- **Task**:
With pictures removed, the data below should be returned exactly.

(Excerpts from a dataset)
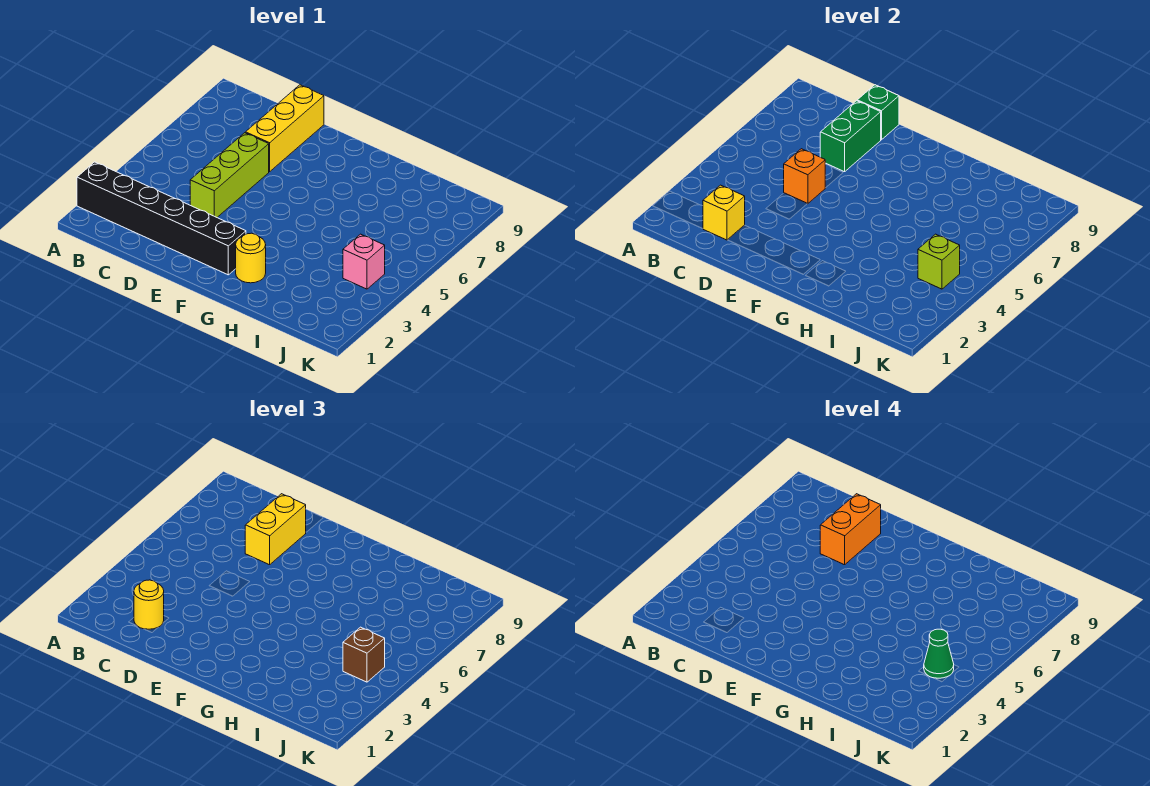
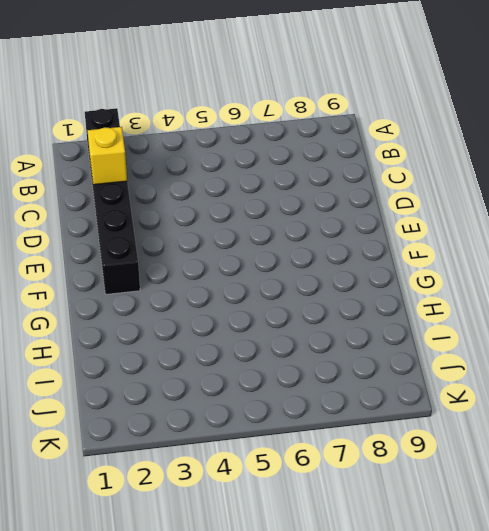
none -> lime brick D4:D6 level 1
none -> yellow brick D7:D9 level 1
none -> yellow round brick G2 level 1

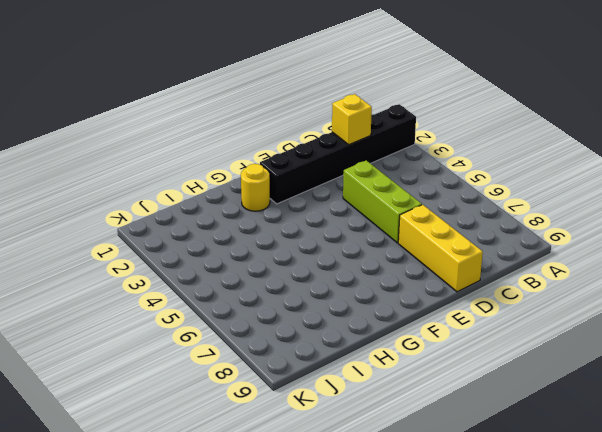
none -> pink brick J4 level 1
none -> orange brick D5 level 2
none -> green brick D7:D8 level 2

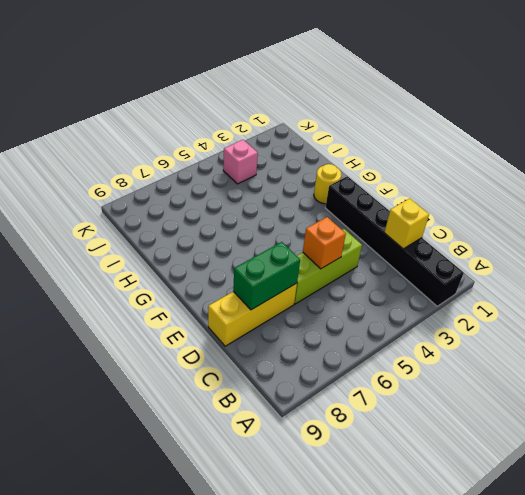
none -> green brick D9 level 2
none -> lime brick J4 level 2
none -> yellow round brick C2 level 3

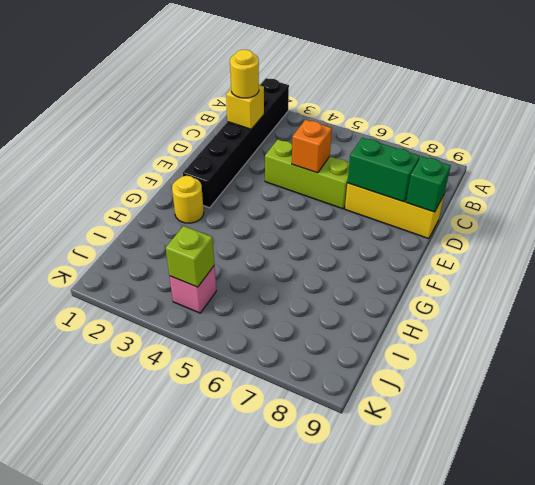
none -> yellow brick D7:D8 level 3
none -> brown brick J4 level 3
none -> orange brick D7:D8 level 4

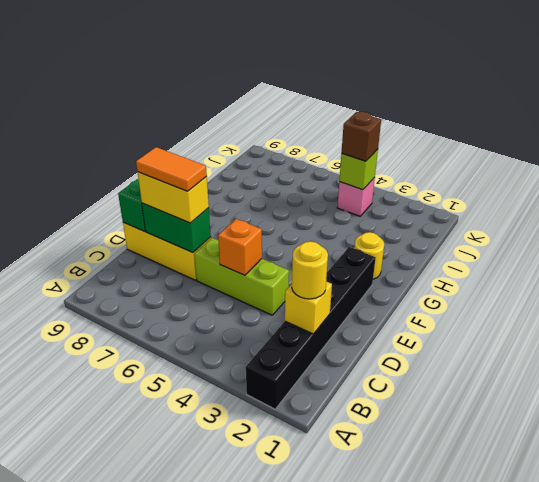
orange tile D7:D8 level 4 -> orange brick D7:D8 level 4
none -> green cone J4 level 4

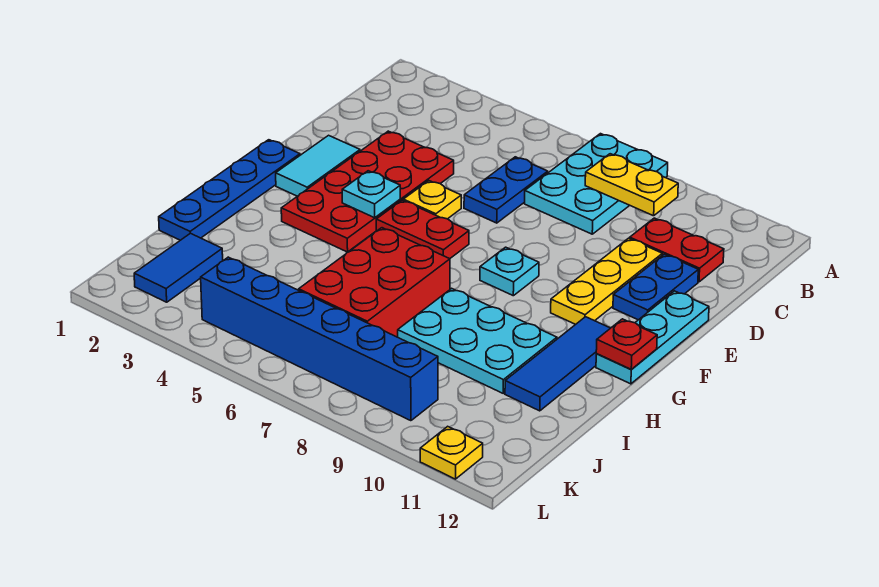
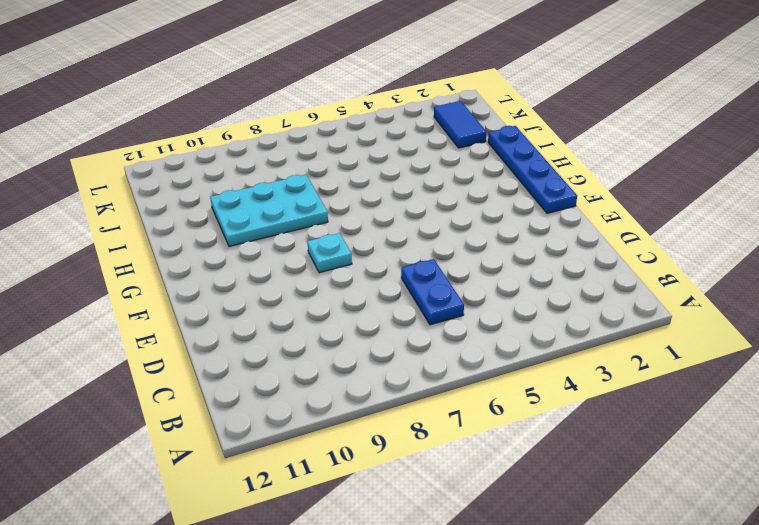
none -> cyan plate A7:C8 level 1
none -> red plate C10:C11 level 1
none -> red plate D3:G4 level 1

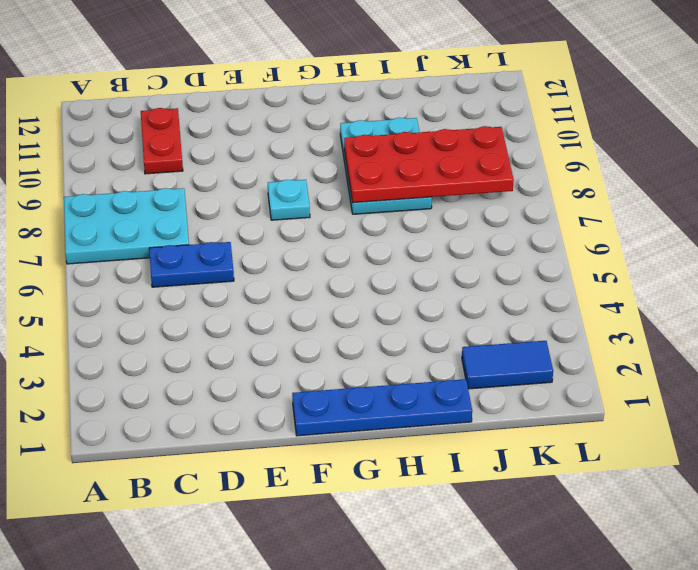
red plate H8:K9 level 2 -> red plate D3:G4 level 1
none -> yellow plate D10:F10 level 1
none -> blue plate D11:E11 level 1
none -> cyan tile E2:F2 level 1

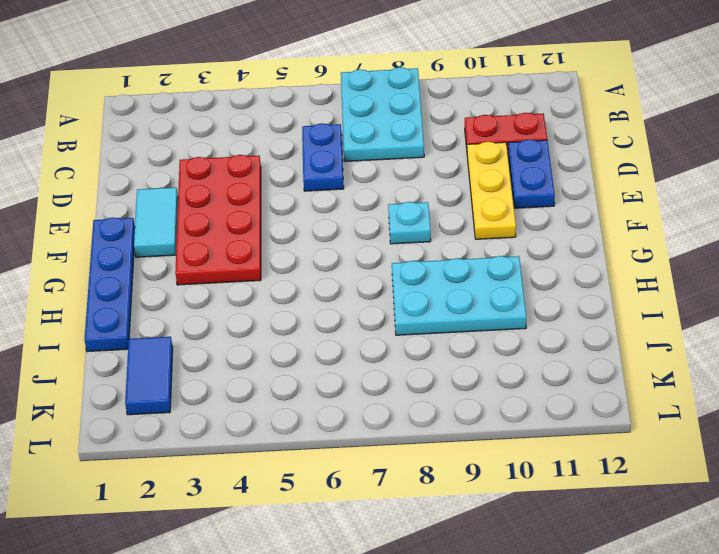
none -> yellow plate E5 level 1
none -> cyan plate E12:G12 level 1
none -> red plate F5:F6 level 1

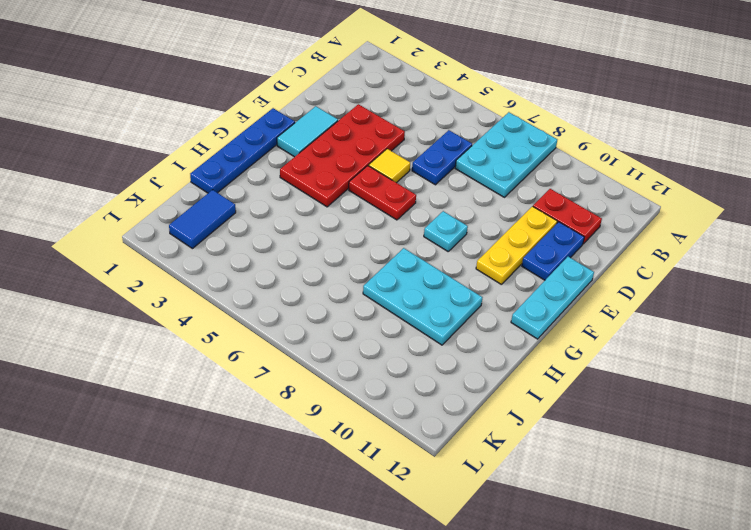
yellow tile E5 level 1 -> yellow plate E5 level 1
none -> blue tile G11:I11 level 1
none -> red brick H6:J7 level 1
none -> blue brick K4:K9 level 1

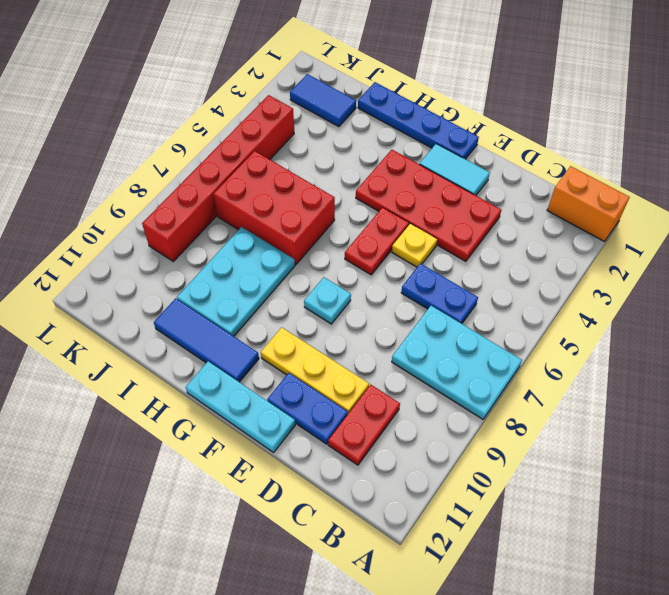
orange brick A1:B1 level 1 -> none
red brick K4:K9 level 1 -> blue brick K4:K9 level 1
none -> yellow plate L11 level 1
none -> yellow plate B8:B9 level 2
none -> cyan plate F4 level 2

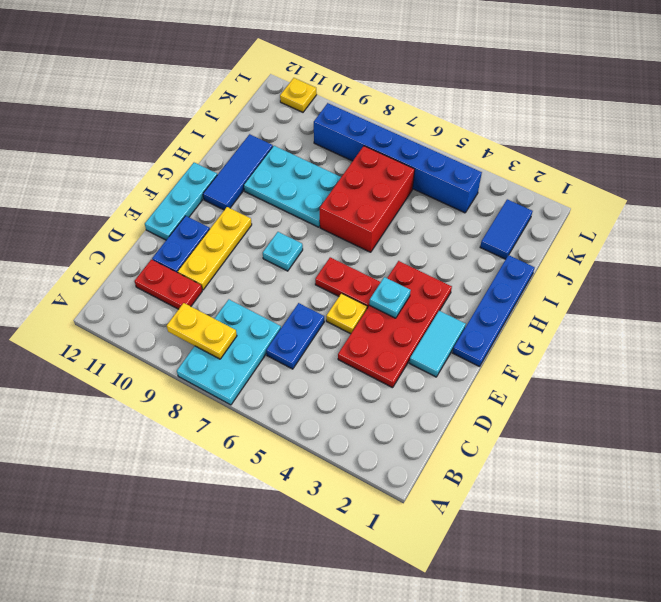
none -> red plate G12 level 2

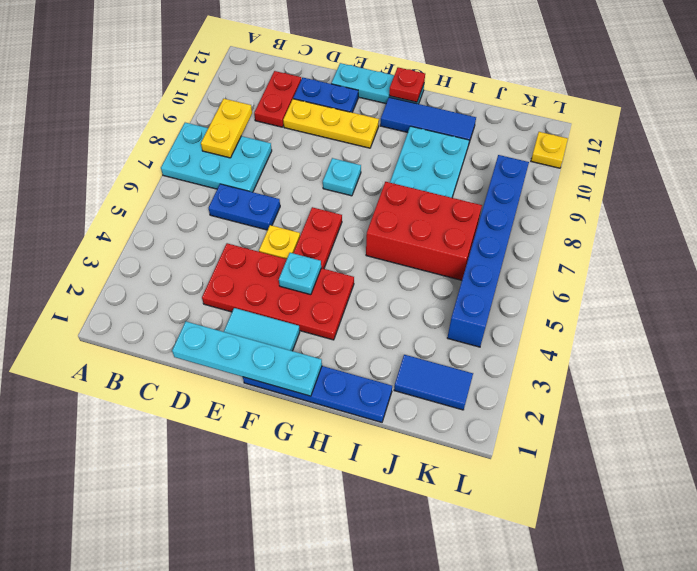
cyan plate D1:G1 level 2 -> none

- **Output for this task**:
none -> lime brick D4:D6 level 1
none -> yellow brick D7:D9 level 1
none -> yellow round brick G2 level 1

none -> pink brick J4 level 1
none -> orange brick D5 level 2
none -> green brick D7:D8 level 2

none -> green brick D9 level 2
none -> lime brick J4 level 2
none -> yellow round brick C2 level 3

none -> yellow brick D7:D8 level 3
none -> brown brick J4 level 3
none -> orange brick D7:D8 level 4

orange tile D7:D8 level 4 -> orange brick D7:D8 level 4
none -> green cone J4 level 4

none -> cyan plate A7:C8 level 1
none -> red plate C10:C11 level 1
none -> red plate D3:G4 level 1

red plate H8:K9 level 2 -> red plate D3:G4 level 1
none -> yellow plate D10:F10 level 1
none -> blue plate D11:E11 level 1
none -> cyan tile E2:F2 level 1

none -> yellow plate E5 level 1
none -> cyan plate E12:G12 level 1
none -> red plate F5:F6 level 1

yellow tile E5 level 1 -> yellow plate E5 level 1
none -> blue tile G11:I11 level 1
none -> red brick H6:J7 level 1
none -> blue brick K4:K9 level 1

orange brick A1:B1 level 1 -> none
red brick K4:K9 level 1 -> blue brick K4:K9 level 1
none -> yellow plate L11 level 1
none -> yellow plate B8:B9 level 2
none -> cyan plate F4 level 2

none -> red plate G12 level 2

cyan plate D1:G1 level 2 -> none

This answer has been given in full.